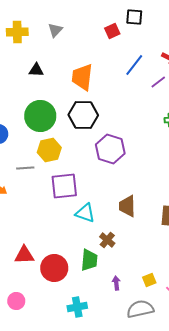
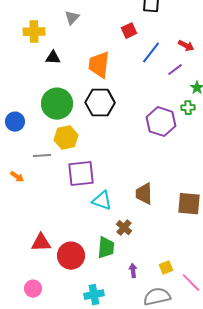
red square: (112, 31) -> (129, 31), moved
yellow cross: (17, 32) -> (34, 32), moved
purple hexagon: (110, 149) -> (161, 122), moved

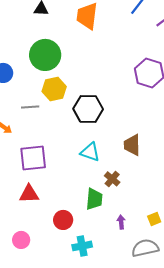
black hexagon: (100, 103) -> (88, 109), moved
purple square: (81, 174) -> (33, 158), moved
red circle: (71, 256) -> (63, 220), moved, size x0.7

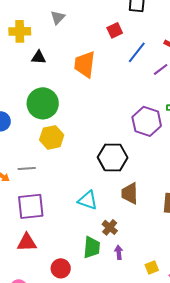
gray line: (30, 107) -> (27, 168), moved
black hexagon: (88, 109) -> (113, 157), moved
purple arrow: (121, 222) -> (119, 252), moved

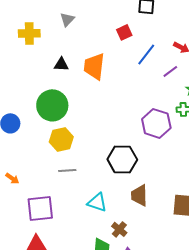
black triangle: (39, 57) -> (61, 64), moved
gray line: (27, 168) -> (67, 170), moved

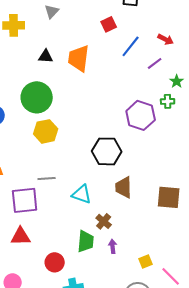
gray line: (67, 170) -> (47, 178), moved

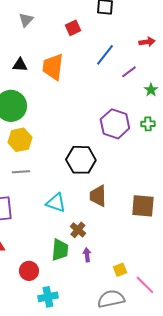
red square: (109, 24) -> (73, 28), moved
red arrow: (166, 39) -> (147, 42), moved, turned -35
green cross: (168, 101) -> (148, 124), moved
gray line: (47, 178) -> (21, 172), moved

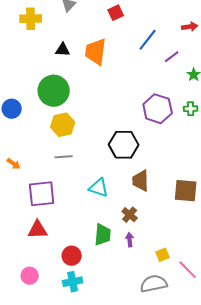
brown cross: (78, 230) -> (130, 215), moved
cyan cross: (48, 297) -> (73, 282), moved

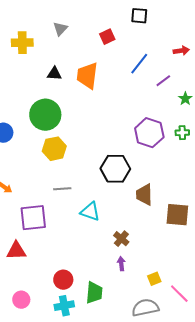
gray line: (64, 157) -> (62, 189), moved
brown trapezoid: (141, 181) -> (144, 195), moved
red triangle: (38, 230) -> (16, 251), moved
green trapezoid: (103, 235) -> (94, 293), moved

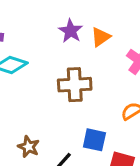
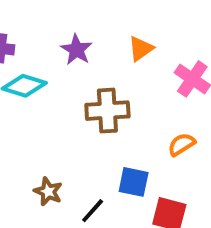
purple star: (71, 31) -> (76, 50), moved

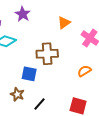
purple star: (76, 50) -> (23, 14), moved
blue square: (134, 182) -> (29, 74), moved

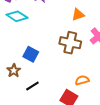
brown cross: (47, 54) -> (70, 43), moved
orange semicircle: (84, 71) -> (82, 80), moved

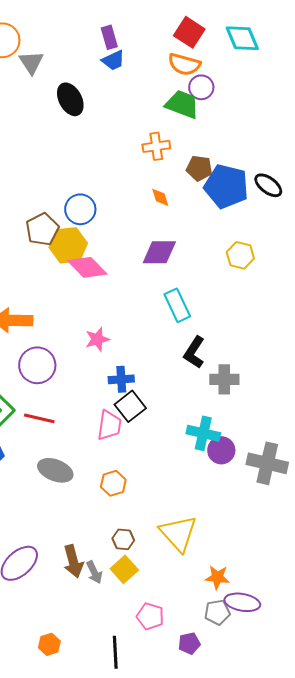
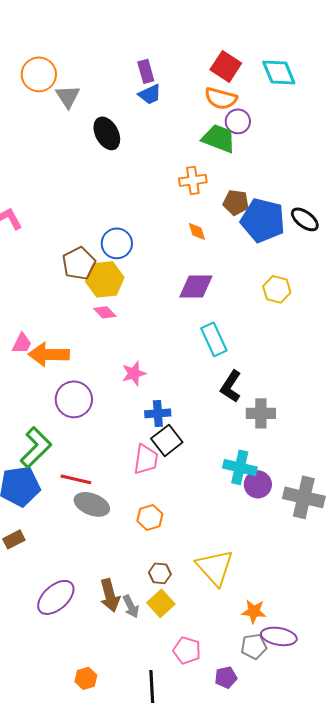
pink diamond: (87, 267) -> (105, 312), moved, size x0.6
red line: (39, 418) -> (76, 479), moved

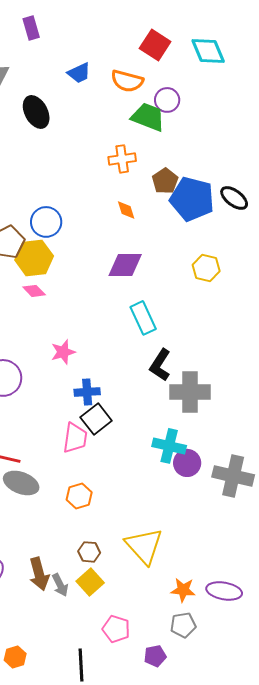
purple rectangle: (146, 71) -> (31, 28), moved
orange semicircle: (221, 98) -> (127, 81), moved
brown pentagon: (236, 202) -> (165, 181), turned 30
gray cross: (261, 413) -> (190, 392), size x1.4
purple ellipse: (279, 636) -> (224, 591), moved

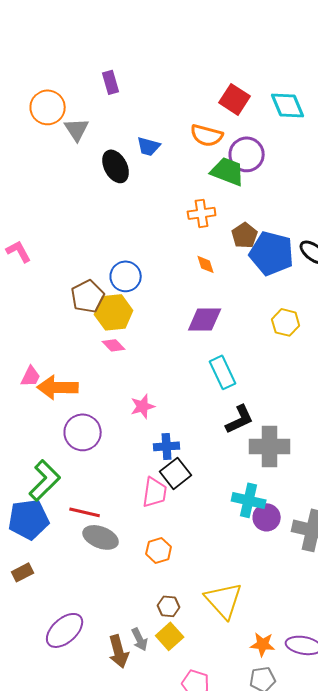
blue trapezoid: (79, 73) -> (149, 146), moved, turned 40
purple circle: (167, 100) -> (247, 154), size x1.4
black L-shape: (160, 365) -> (240, 419), turned -148
brown arrow: (39, 574) -> (119, 651), moved

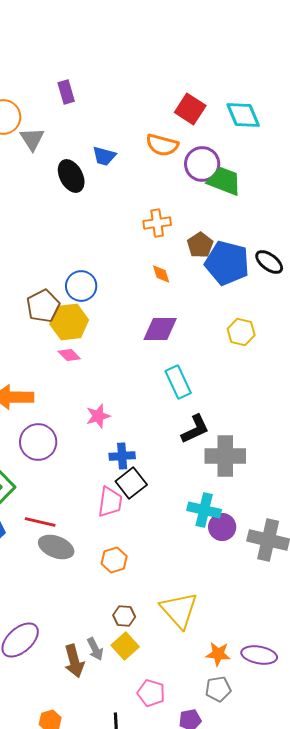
green trapezoid: (228, 171) -> (224, 181), moved

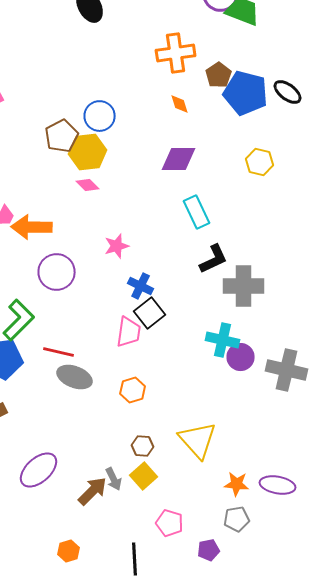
orange cross: (157, 223) -> (176, 53), size x1.4
blue cross: (122, 456) -> (141, 286), turned 30
brown arrow: (74, 661) -> (93, 491), turned -120

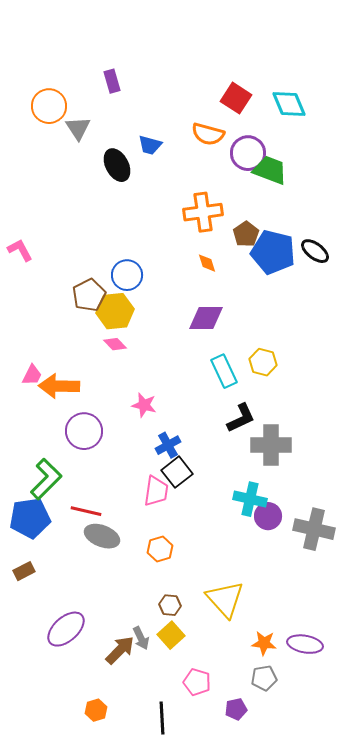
yellow hexagon: (260, 162) -> (263, 362), moved
pink star: (117, 246) -> (144, 405), turned 30
blue cross: (141, 286) -> (168, 445), turned 35

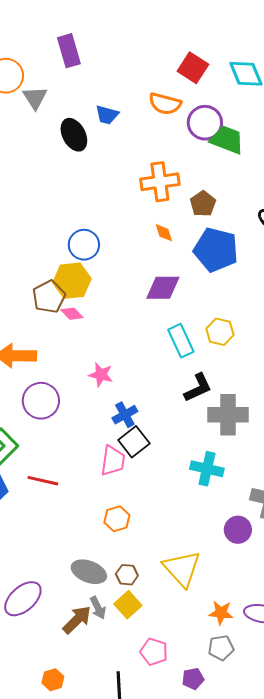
purple rectangle: (112, 81) -> (69, 51), size x1.4
blue pentagon: (273, 252) -> (216, 250), moved
brown pentagon: (89, 295) -> (49, 297), moved
purple circle: (268, 516) -> (238, 530), moved
gray ellipse: (102, 536) -> (89, 572), moved

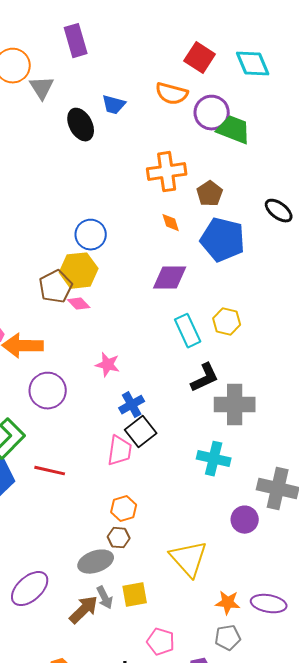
gray ellipse: (89, 572) -> (96, 562), turned -40
brown hexagon: (127, 575) -> (119, 538), moved
yellow square: (128, 605) -> (135, 595), turned 32

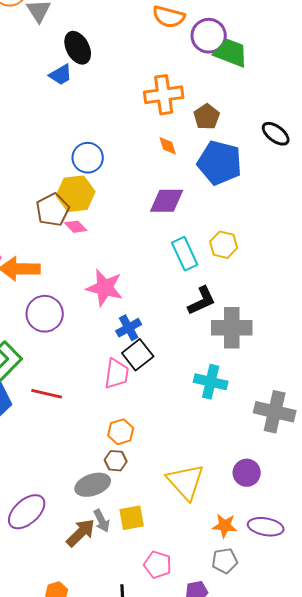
blue trapezoid: (114, 105) -> (61, 75), moved, turned -45
pink star: (108, 365) -> (105, 288), size x1.5
purple circle: (245, 520) -> (247, 473), moved

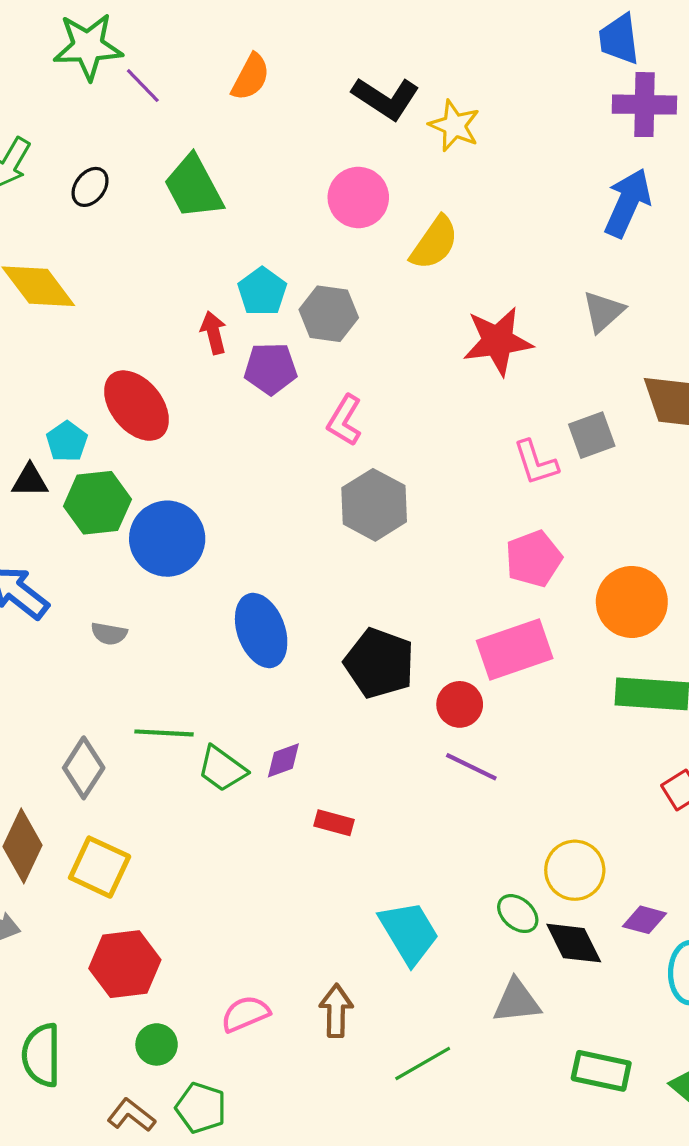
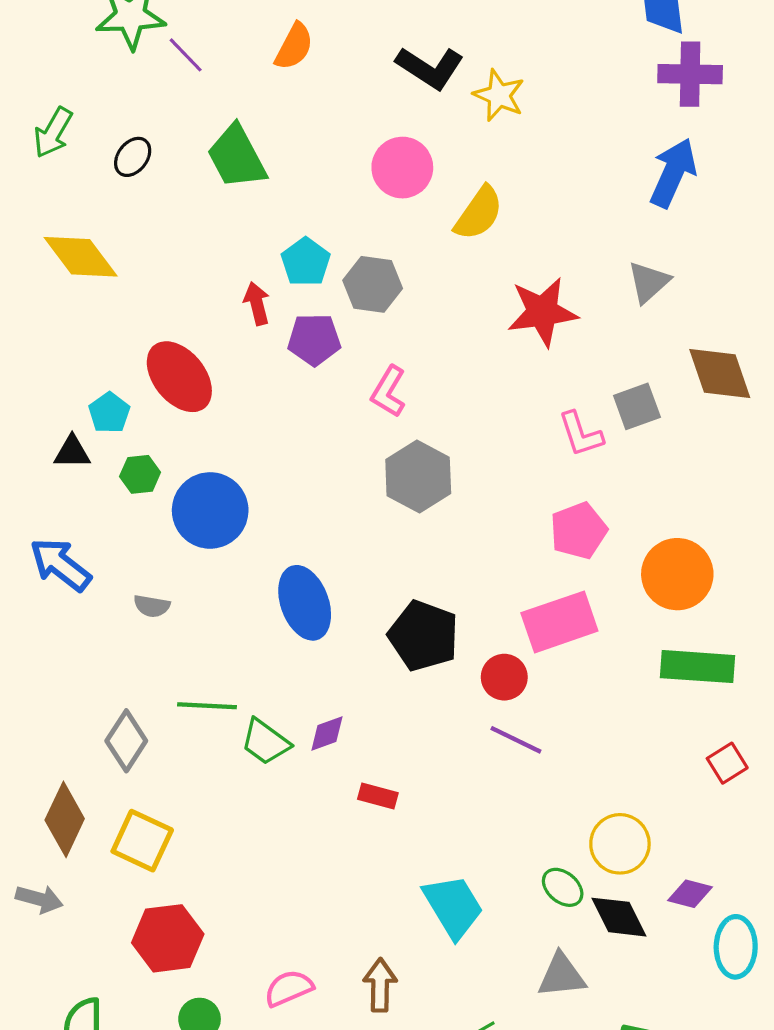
green hexagon: (97, 503) -> (140, 474), size x0.6

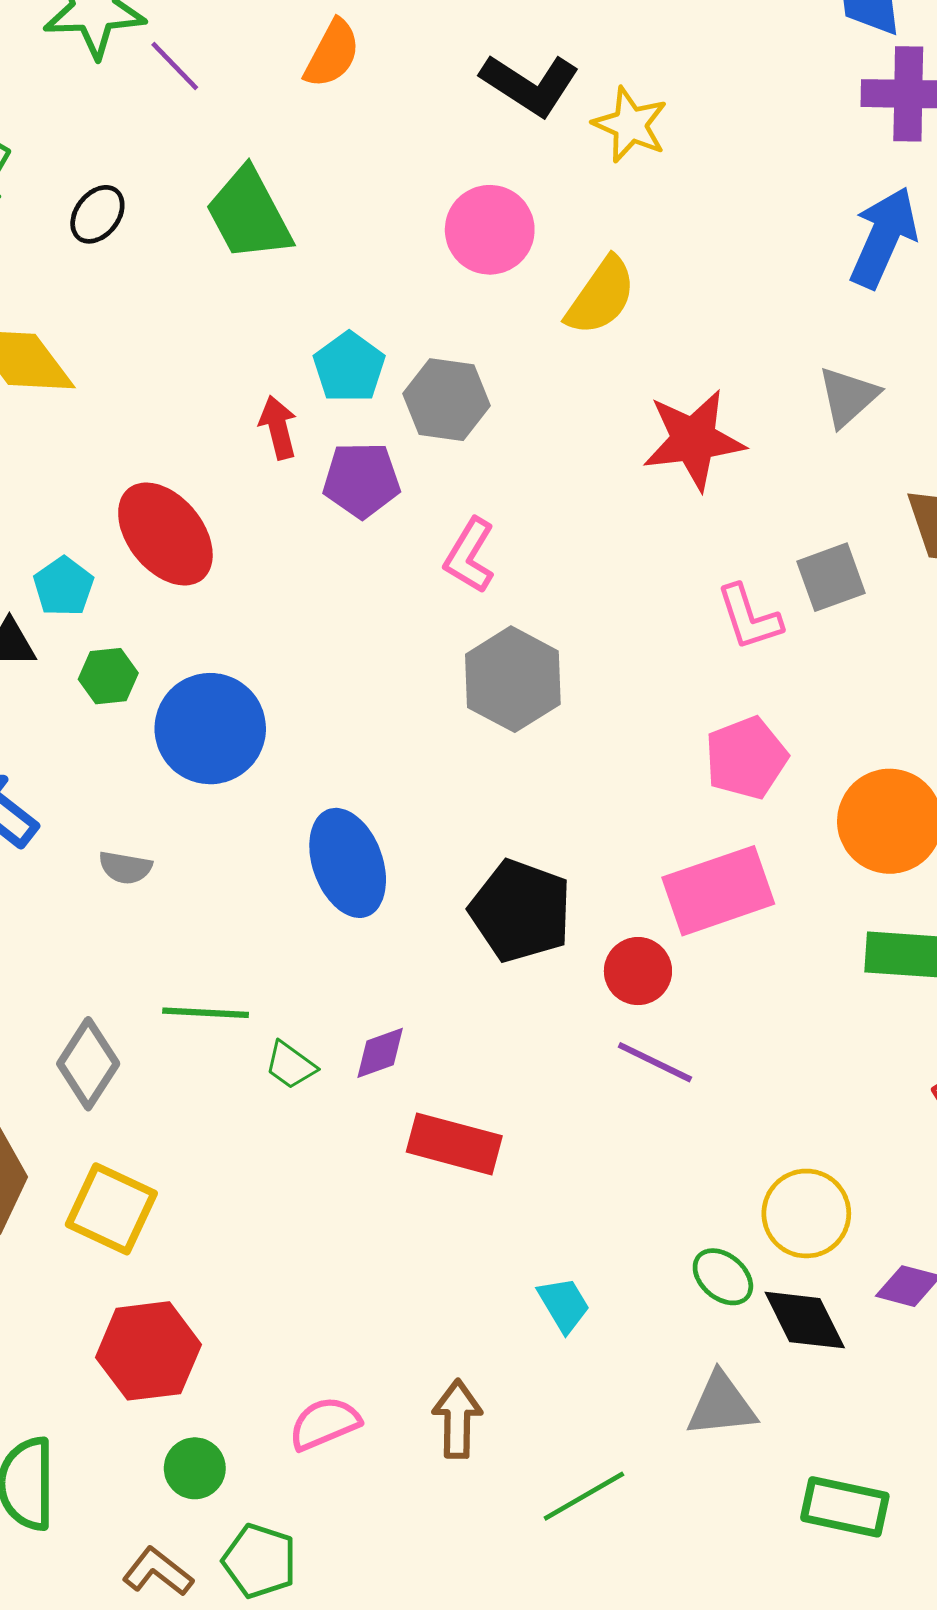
green trapezoid: (265, 742) -> (291, 1065), size x0.7
red rectangle: (378, 796) -> (454, 1144), size x1.6
cyan trapezoid: (453, 906) -> (564, 1305), size x0.6

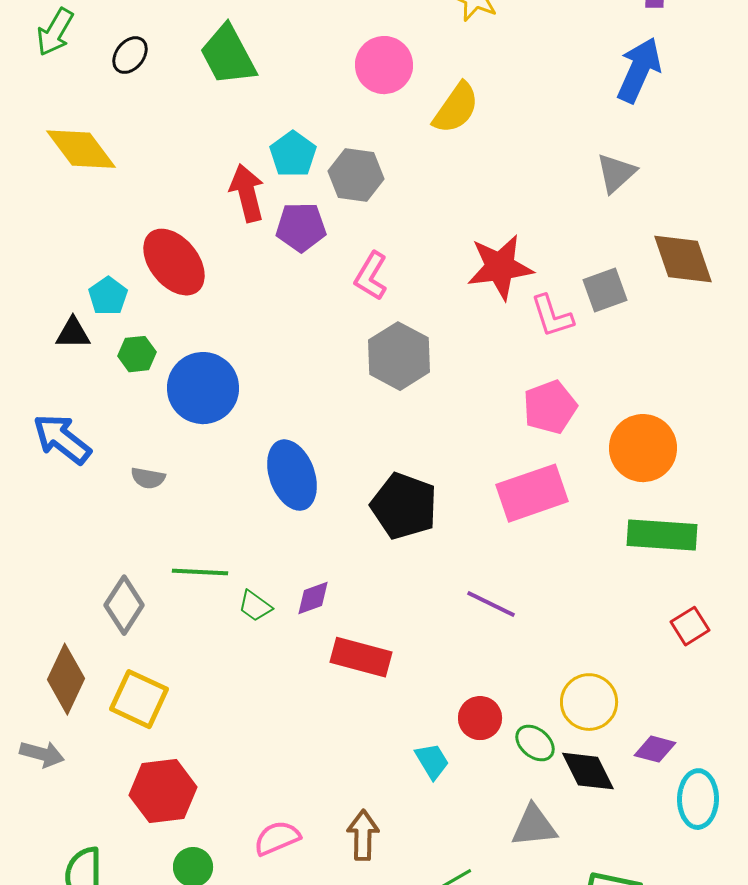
red arrow: (278, 427) -> (247, 193), size x1.4
red star: (694, 440) -> (500, 267), moved
red circle: (638, 971) -> (480, 718), moved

==============================

Try it -
An exact copy of the records above is needed, free of pictures.

Exercise result -
red square: (112, 31) -> (129, 31), moved
yellow cross: (17, 32) -> (34, 32), moved
purple hexagon: (110, 149) -> (161, 122), moved

black hexagon: (100, 103) -> (88, 109), moved
purple square: (81, 174) -> (33, 158), moved
red circle: (71, 256) -> (63, 220), moved, size x0.7

gray line: (30, 107) -> (27, 168), moved
black hexagon: (88, 109) -> (113, 157), moved
purple arrow: (121, 222) -> (119, 252), moved

black triangle: (39, 57) -> (61, 64), moved
gray line: (27, 168) -> (67, 170), moved

gray line: (67, 170) -> (47, 178), moved

red square: (109, 24) -> (73, 28), moved
red arrow: (166, 39) -> (147, 42), moved, turned -35
green cross: (168, 101) -> (148, 124), moved
gray line: (47, 178) -> (21, 172), moved

brown cross: (78, 230) -> (130, 215), moved
cyan cross: (48, 297) -> (73, 282), moved

gray line: (64, 157) -> (62, 189), moved
brown trapezoid: (141, 181) -> (144, 195), moved
red triangle: (38, 230) -> (16, 251), moved
green trapezoid: (103, 235) -> (94, 293), moved

purple star: (71, 31) -> (76, 50), moved

purple star: (76, 50) -> (23, 14), moved
blue square: (134, 182) -> (29, 74), moved

brown cross: (47, 54) -> (70, 43), moved
orange semicircle: (84, 71) -> (82, 80), moved

pink diamond: (87, 267) -> (105, 312), moved, size x0.6
red line: (39, 418) -> (76, 479), moved

purple rectangle: (146, 71) -> (31, 28), moved
orange semicircle: (221, 98) -> (127, 81), moved
brown pentagon: (236, 202) -> (165, 181), turned 30
gray cross: (261, 413) -> (190, 392), size x1.4
purple ellipse: (279, 636) -> (224, 591), moved

blue trapezoid: (79, 73) -> (149, 146), moved, turned 40
purple circle: (167, 100) -> (247, 154), size x1.4
black L-shape: (160, 365) -> (240, 419), turned -148
brown arrow: (39, 574) -> (119, 651), moved

green trapezoid: (228, 171) -> (224, 181), moved

orange cross: (157, 223) -> (176, 53), size x1.4
blue cross: (122, 456) -> (141, 286), turned 30
brown arrow: (74, 661) -> (93, 491), turned -120

yellow hexagon: (260, 162) -> (263, 362), moved
pink star: (117, 246) -> (144, 405), turned 30
blue cross: (141, 286) -> (168, 445), turned 35

purple rectangle: (112, 81) -> (69, 51), size x1.4
blue pentagon: (273, 252) -> (216, 250), moved
brown pentagon: (89, 295) -> (49, 297), moved
purple circle: (268, 516) -> (238, 530), moved
gray ellipse: (102, 536) -> (89, 572), moved

gray ellipse: (89, 572) -> (96, 562), turned -40
brown hexagon: (127, 575) -> (119, 538), moved
yellow square: (128, 605) -> (135, 595), turned 32

blue trapezoid: (114, 105) -> (61, 75), moved, turned -45
pink star: (108, 365) -> (105, 288), size x1.5
purple circle: (245, 520) -> (247, 473), moved

green hexagon: (97, 503) -> (140, 474), size x0.6

green trapezoid: (265, 742) -> (291, 1065), size x0.7
red rectangle: (378, 796) -> (454, 1144), size x1.6
cyan trapezoid: (453, 906) -> (564, 1305), size x0.6

red arrow: (278, 427) -> (247, 193), size x1.4
red star: (694, 440) -> (500, 267), moved
red circle: (638, 971) -> (480, 718), moved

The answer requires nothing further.